### TASK TO CARRY OUT
Rewrite the stretch of the listing below from the line containing "How far apart" through the end of the listing, swapping "glassy steel skyscraper" for "mirrored office tower" and leaving everything else unchanged. Omit the pictures from your answer.

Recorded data
************

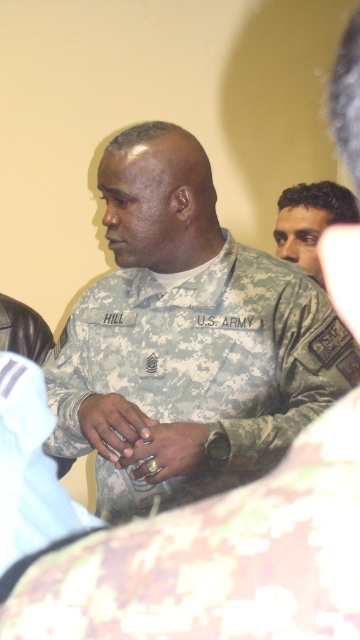
What do you see at coordinates (165, 451) in the screenshot? This screenshot has height=640, width=360. I see `gold metallic ring at center` at bounding box center [165, 451].

Is point (159, 467) closer to viewer compared to point (91, 417)?

Yes, point (159, 467) is in front of point (91, 417).

Image resolution: width=360 pixels, height=640 pixels. What are the coordinates of `gold metallic ring at center` in the screenshot? It's located at (165, 451).

Which is below, camouflage fabric us army uniform at center or matte camouflage ring at center?

matte camouflage ring at center is below.

From the picture: Is camouflage fabric us army uniform at center below matte camouflage ring at center?

No.

The image size is (360, 640). Find the location of `camouflage fabric us army uniform at center`. camouflage fabric us army uniform at center is located at coordinates (200, 369).

Can you confirm if dark brown hair at upper right is positioned to the left of gold metallic ring at center?

Incorrect, dark brown hair at upper right is not on the left side of gold metallic ring at center.

Which is in front, point (308, 208) or point (189, 451)?

Positioned in front is point (189, 451).

Find the location of a particular element. This screenshot has width=360, height=640. dark brown hair at upper right is located at coordinates (311, 220).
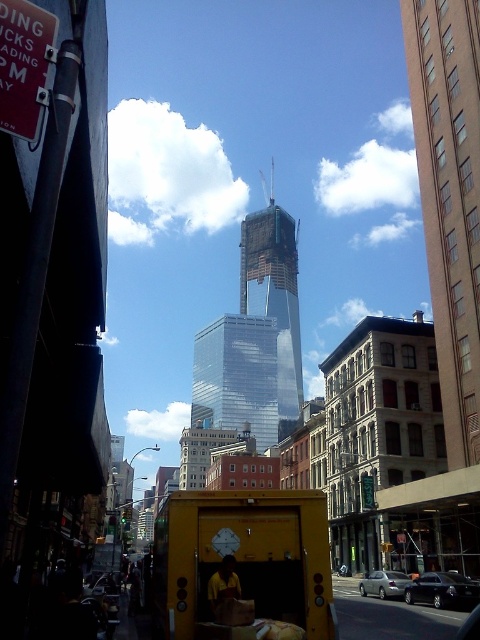
Can you confirm if glassy steel skyscraper at center is wider than shiny black sedan at center?

Indeed, glassy steel skyscraper at center has a greater width compared to shiny black sedan at center.

Does glassy steel skyscraper at center appear under shiny black sedan at center?

No, glassy steel skyscraper at center is not below shiny black sedan at center.

Which is in front, point (285, 225) or point (431, 586)?

Positioned in front is point (431, 586).

Find the location of a particular element. glassy steel skyscraper at center is located at coordinates [275, 292].

How distant is brown brick building at upper right from shiny black sedan at center?

The distance of brown brick building at upper right from shiny black sedan at center is 63.16 feet.

Find the location of a particular element. brown brick building at upper right is located at coordinates (450, 198).

What do you see at coordinates (450, 198) in the screenshot?
I see `brown brick building at upper right` at bounding box center [450, 198].

Where is `brown brick building at upper right`? brown brick building at upper right is located at coordinates (450, 198).

How far apart are brown brick building at upper right and glassy steel skyscraper at center?

brown brick building at upper right and glassy steel skyscraper at center are 263.70 meters apart from each other.

Is point (439, 378) farther from viewer compared to point (294, 288)?

No, it is not.

Identify the location of brown brick building at upper right. This screenshot has height=640, width=480. (450, 198).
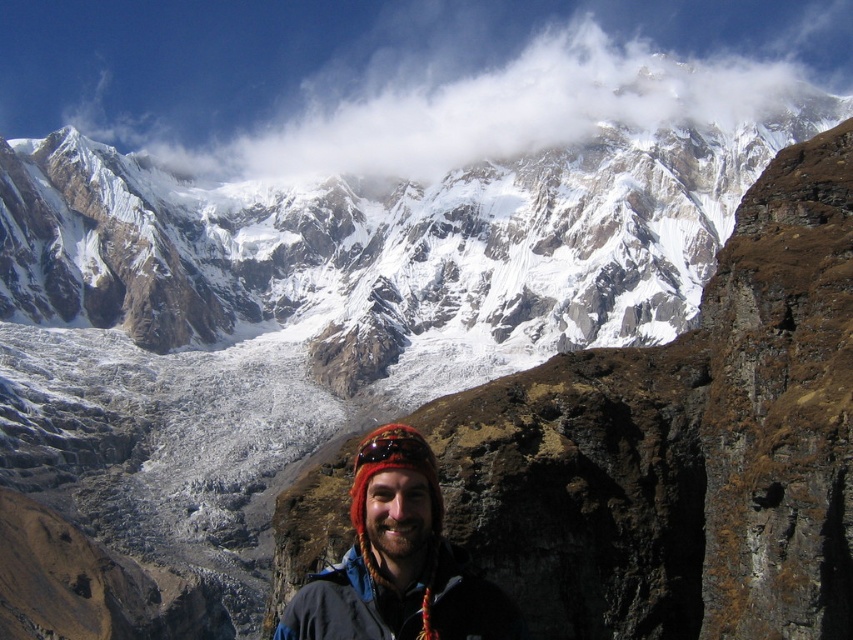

************

### WORKED SOLUTION
How far apart are brown brick building at upper right and mirrored office tower at center?

brown brick building at upper right and mirrored office tower at center are 263.70 meters apart from each other.

Is point (439, 378) farther from viewer compared to point (294, 288)?

No, it is not.

Identify the location of brown brick building at upper right. This screenshot has height=640, width=480. (450, 198).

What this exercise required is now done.